╔══

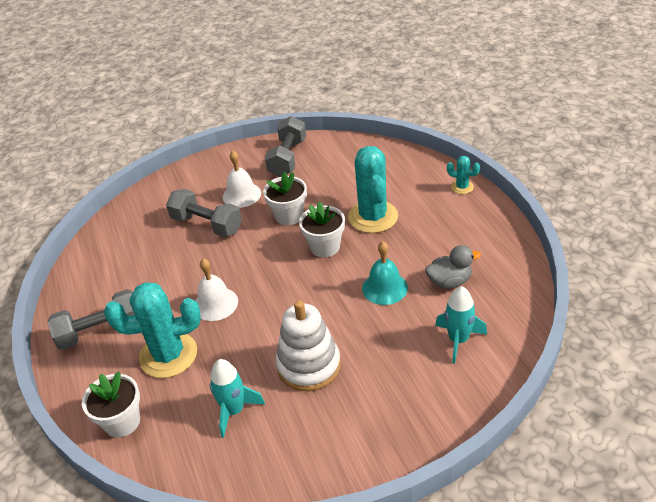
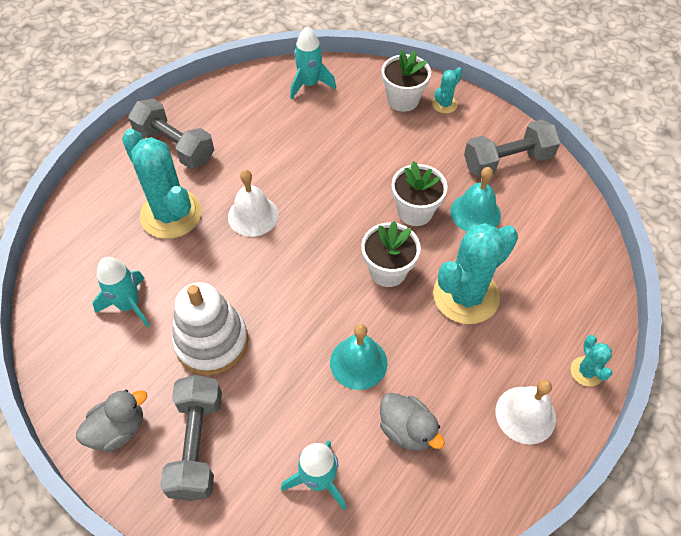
camera: 55 degrees right, 15 degrees up
(122, 229) = (309, 84): none -> turquoise rocket
(122, 421) = (82, 223): white flower pot -> white flower pot (403, 100)
(207, 225) = (356, 147): grey dumbbell -> grey dumbbell (197, 444)
(213, 168) = (444, 104): none -> turquoise cactus
(241, 195) = (419, 152): white bell -> white bell (525, 414)
(314, 188) = (475, 213): none -> turquoise bell
(344, 451) = (118, 429): none -> grey duck

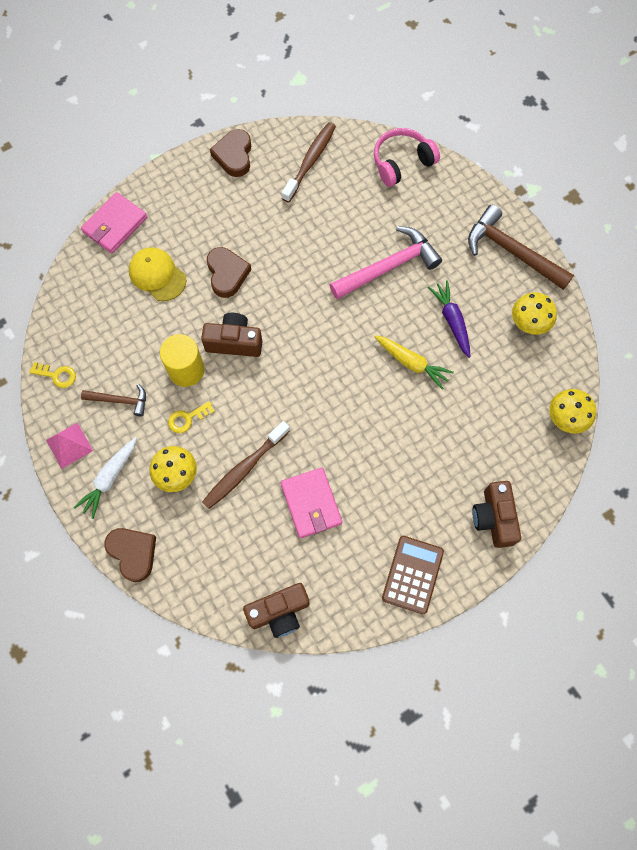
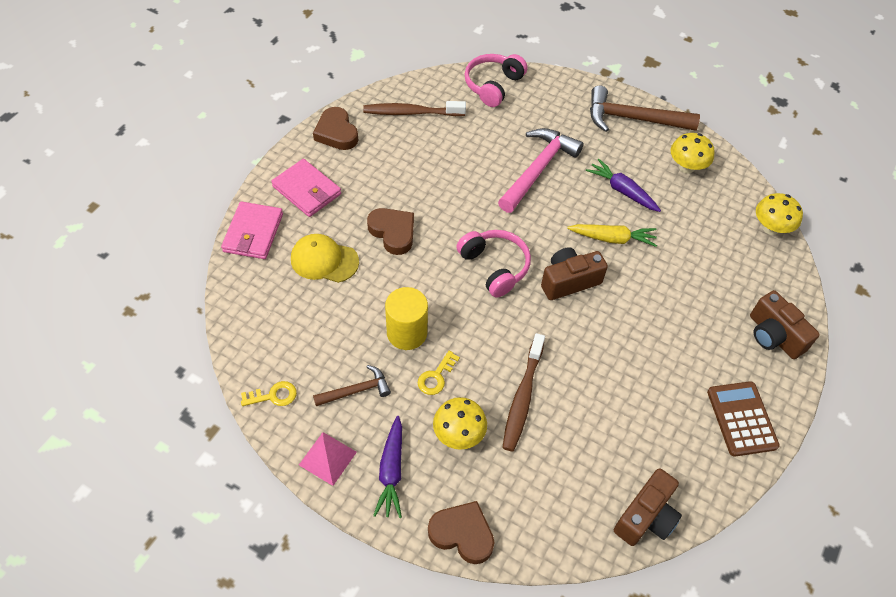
camera: 30 degrees left, 15 degrees down
(110, 478) = (391, 471): white carrot -> purple carrot
(234, 342) = (438, 288): brown camera -> brown camera (569, 281)
(292, 344) = (495, 267): none -> pink headphones
(310, 161) = (411, 112): brown toothbrush -> brown toothbrush turned 90 degrees counterclockwise
(311, 503) = (607, 400): pink wallet -> pink wallet (307, 190)

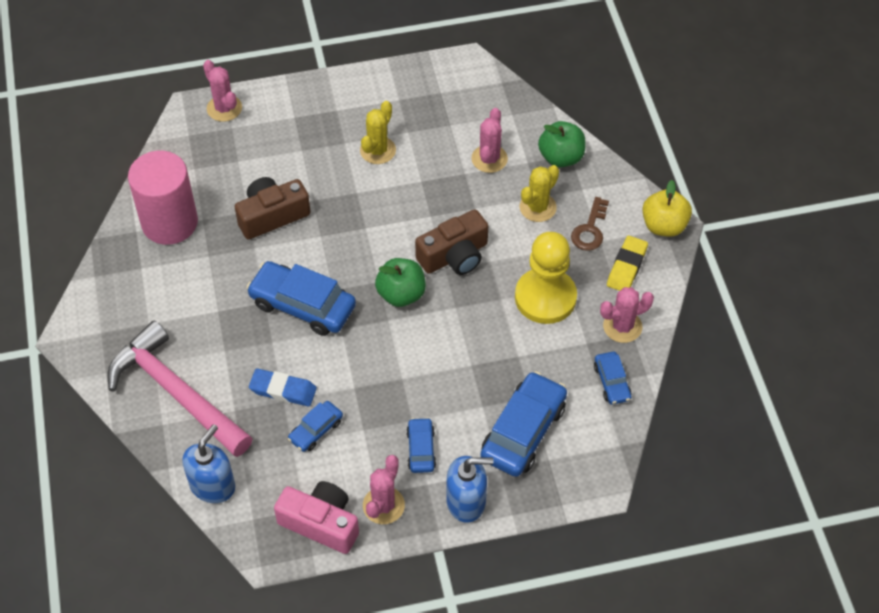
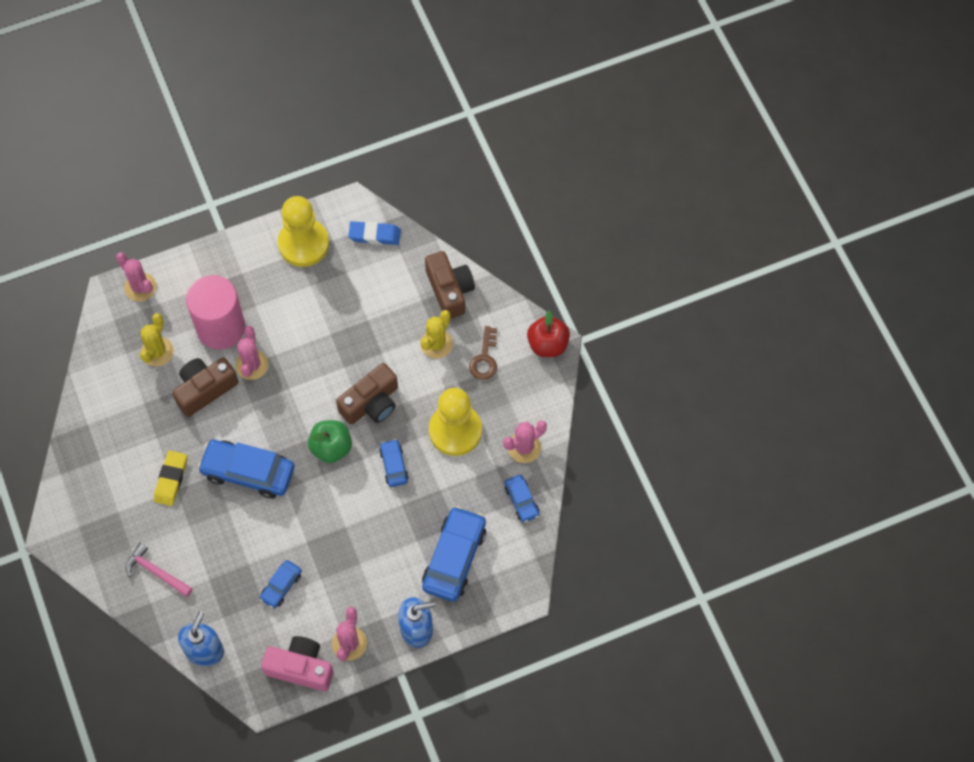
camera: 10 degrees left, 10 degrees up
(169, 222) = (115, 411): pink cylinder -> pink cylinder (221, 328)
(176, 393) = (156, 572): pink hammer -> pink hammer, size x0.49
(283, 390) = (246, 554): blue eraser -> blue eraser (374, 235)
(378, 150) = (286, 309): yellow cactus -> yellow cactus (157, 351)
(408, 92) = (303, 244): none -> yellow pawn
(421, 449) = (372, 588): blue car -> blue car (394, 465)
(489, 159) = (387, 302): pink cactus -> pink cactus (252, 365)
(561, 157) = (449, 290): green apple -> brown camera
(626, 267) = (520, 390): yellow eraser -> yellow eraser (171, 479)
(664, 226) = (547, 344): yellow apple -> red apple

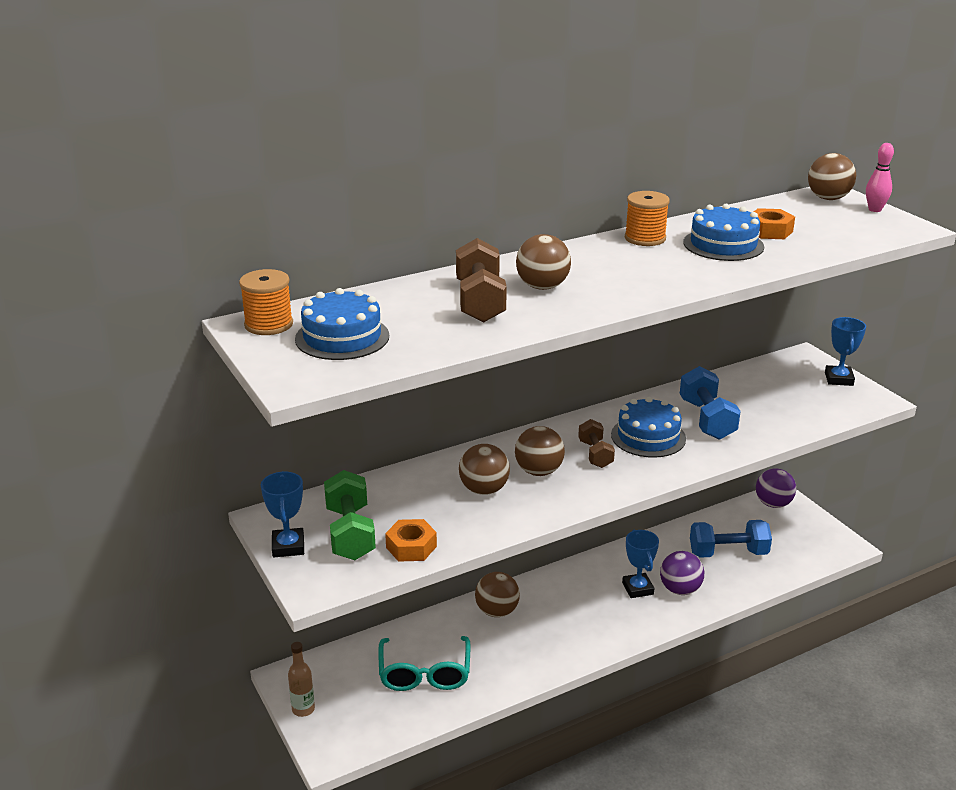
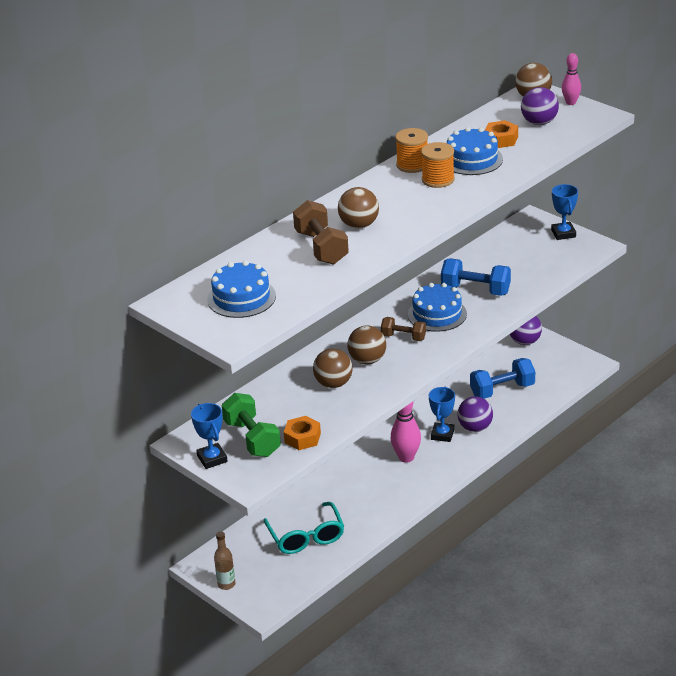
camera: 15 degrees left, 5 degrees up
(269, 324) = (181, 299): orange spool -> orange spool (438, 179)
(497, 611) = (340, 478): brown ball -> none
(584, 606) = (406, 457): none -> pink bowling pin
(595, 454) = (403, 337): brown dumbbell -> brown dumbbell turned 45 degrees counterclockwise
(637, 588) = (442, 434): blue trophy -> blue trophy turned 45 degrees clockwise
(707, 419) = (475, 290): blue dumbbell -> blue dumbbell turned 45 degrees counterclockwise
(826, 222) = (539, 122): none -> purple ball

╚══

Task.
Retype all the data exactly. Omit pictures.

Solution to this task.
camera: 55 degrees right, 15 degrees up
(122, 229) = (309, 84): none -> turquoise rocket
(122, 421) = (82, 223): white flower pot -> white flower pot (403, 100)
(207, 225) = (356, 147): grey dumbbell -> grey dumbbell (197, 444)
(213, 168) = (444, 104): none -> turquoise cactus
(241, 195) = (419, 152): white bell -> white bell (525, 414)
(314, 188) = (475, 213): none -> turquoise bell
(344, 451) = (118, 429): none -> grey duck

camera: 30 degrees left, 15 degrees down
(110, 478) = (391, 471): white carrot -> purple carrot
(234, 342) = (438, 288): brown camera -> brown camera (569, 281)
(292, 344) = (495, 267): none -> pink headphones
(310, 161) = (411, 112): brown toothbrush -> brown toothbrush turned 90 degrees counterclockwise
(311, 503) = (607, 400): pink wallet -> pink wallet (307, 190)

camera: 10 degrees left, 10 degrees up
(169, 222) = (115, 411): pink cylinder -> pink cylinder (221, 328)
(176, 393) = (156, 572): pink hammer -> pink hammer, size x0.49
(283, 390) = (246, 554): blue eraser -> blue eraser (374, 235)
(378, 150) = (286, 309): yellow cactus -> yellow cactus (157, 351)
(408, 92) = (303, 244): none -> yellow pawn
(421, 449) = (372, 588): blue car -> blue car (394, 465)
(489, 159) = (387, 302): pink cactus -> pink cactus (252, 365)
(561, 157) = (449, 290): green apple -> brown camera
(626, 267) = (520, 390): yellow eraser -> yellow eraser (171, 479)
(664, 226) = (547, 344): yellow apple -> red apple

camera: 15 degrees left, 5 degrees up
(269, 324) = (181, 299): orange spool -> orange spool (438, 179)
(497, 611) = (340, 478): brown ball -> none
(584, 606) = (406, 457): none -> pink bowling pin
(595, 454) = (403, 337): brown dumbbell -> brown dumbbell turned 45 degrees counterclockwise
(637, 588) = (442, 434): blue trophy -> blue trophy turned 45 degrees clockwise
(707, 419) = (475, 290): blue dumbbell -> blue dumbbell turned 45 degrees counterclockwise
(826, 222) = (539, 122): none -> purple ball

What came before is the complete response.